[Spatial object tracking data]
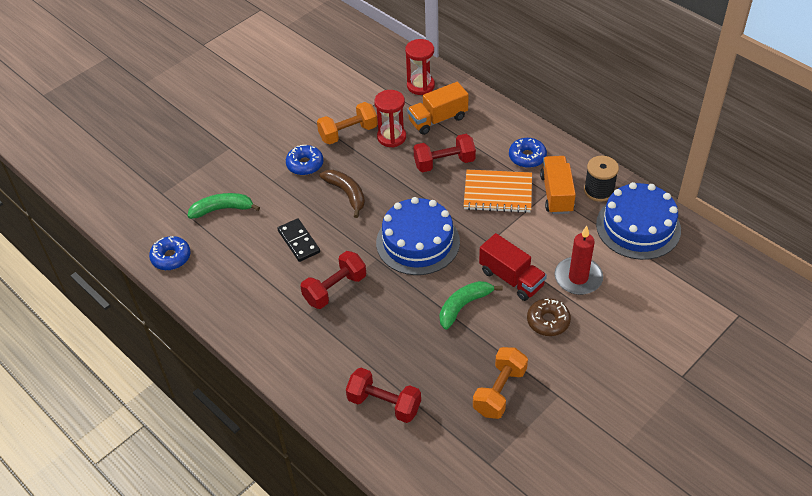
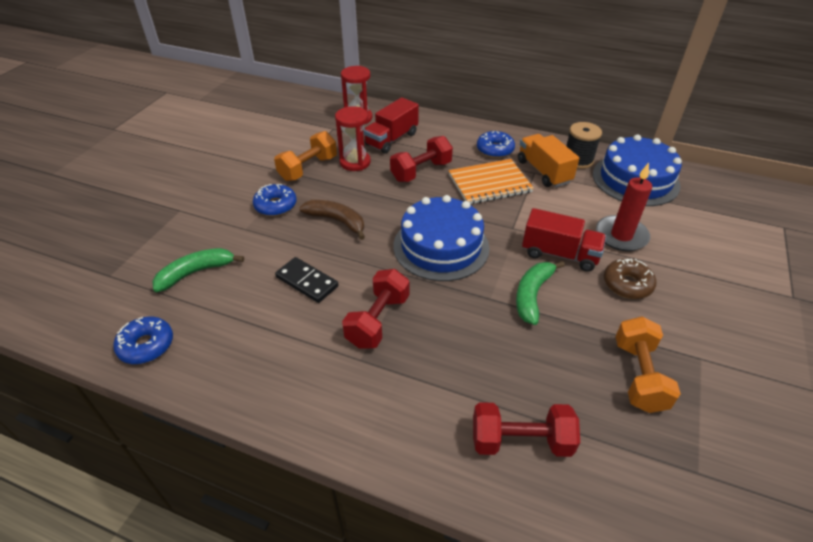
camera: 25 degrees left, 5 degrees down
(438, 119) = (391, 139): orange truck -> red truck

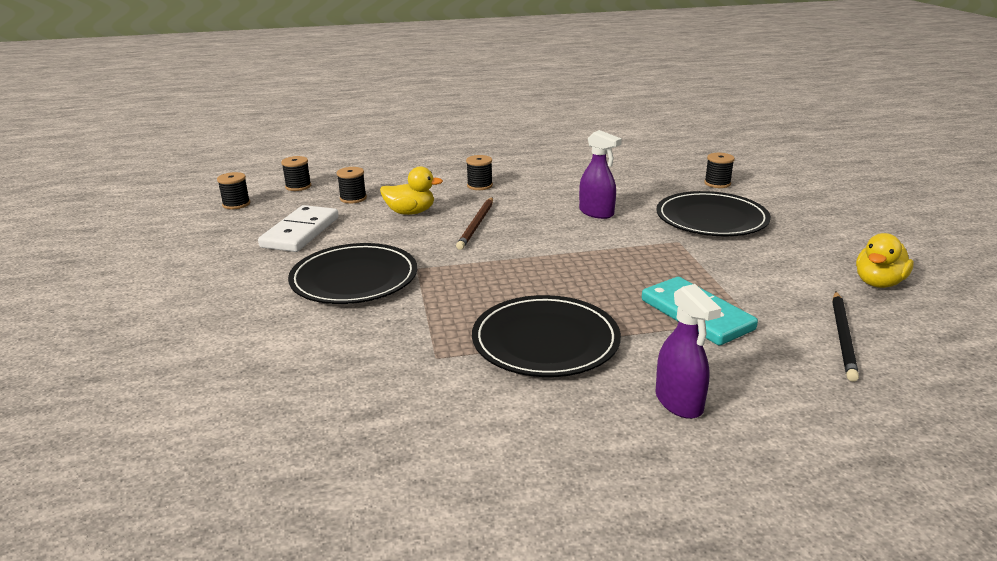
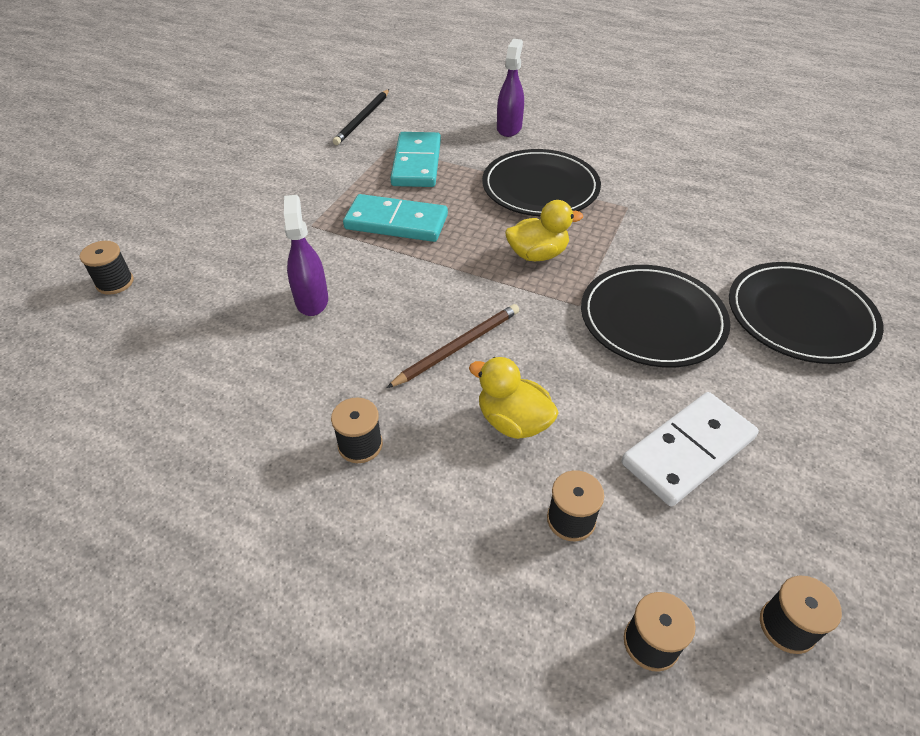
camera: 145 degrees left, 20 degrees up
(623, 265) = (396, 222): none -> turquoise domino
(711, 219) = (233, 236): black plate -> black plate (800, 316)
(843, 337) = (362, 119): black pencil -> black pencil turned 150 degrees clockwise
(878, 283) = (264, 134): yellow duck -> yellow duck (537, 254)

#### [Exercise objective]
None of the pictures should appear; repeat the records exactly otherwise.

#### [Solution to the problem]
camera: 25 degrees left, 5 degrees down
(438, 119) = (391, 139): orange truck -> red truck

camera: 145 degrees left, 20 degrees up
(623, 265) = (396, 222): none -> turquoise domino
(711, 219) = (233, 236): black plate -> black plate (800, 316)
(843, 337) = (362, 119): black pencil -> black pencil turned 150 degrees clockwise
(878, 283) = (264, 134): yellow duck -> yellow duck (537, 254)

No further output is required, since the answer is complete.